## Provided data

________________

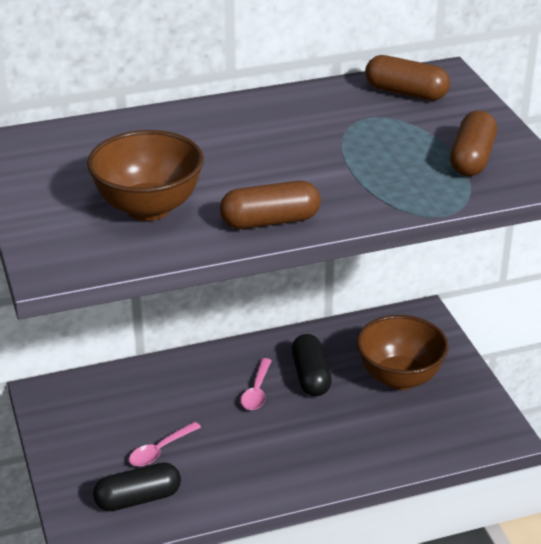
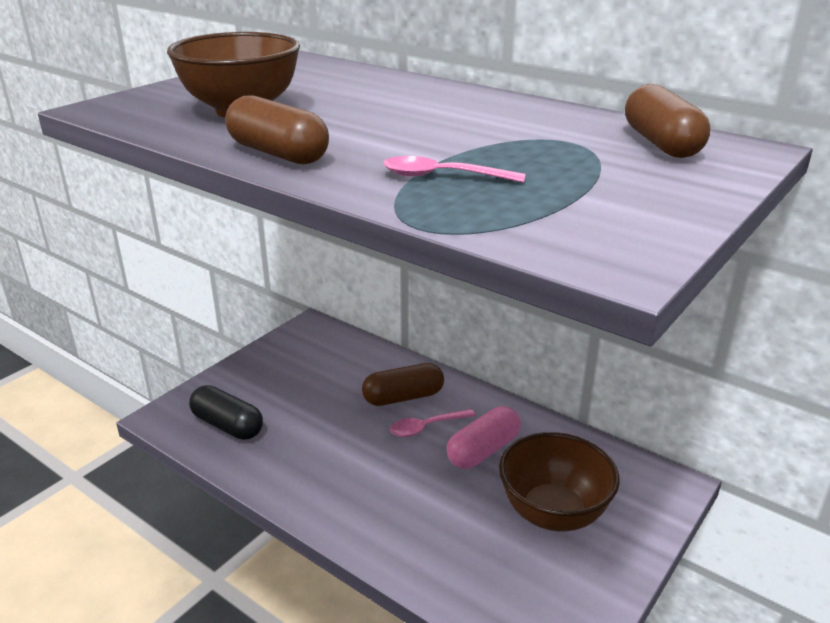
camera: 55 degrees right, 5 degrees down
pink spoon [129,422,201,466] -> pink spoon moved to [383,156,525,183]
black capsule [291,334,332,396] -> pink capsule [447,406,521,469]
brown capsule [450,111,497,176] -> brown capsule moved to [362,363,444,406]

________________

## Task brief
Please repeat each line above exactly as it appears, but omit the pictures.

## Solution for this exercise
camera: 55 degrees right, 5 degrees down
pink spoon [129,422,201,466] -> pink spoon moved to [383,156,525,183]
black capsule [291,334,332,396] -> pink capsule [447,406,521,469]
brown capsule [450,111,497,176] -> brown capsule moved to [362,363,444,406]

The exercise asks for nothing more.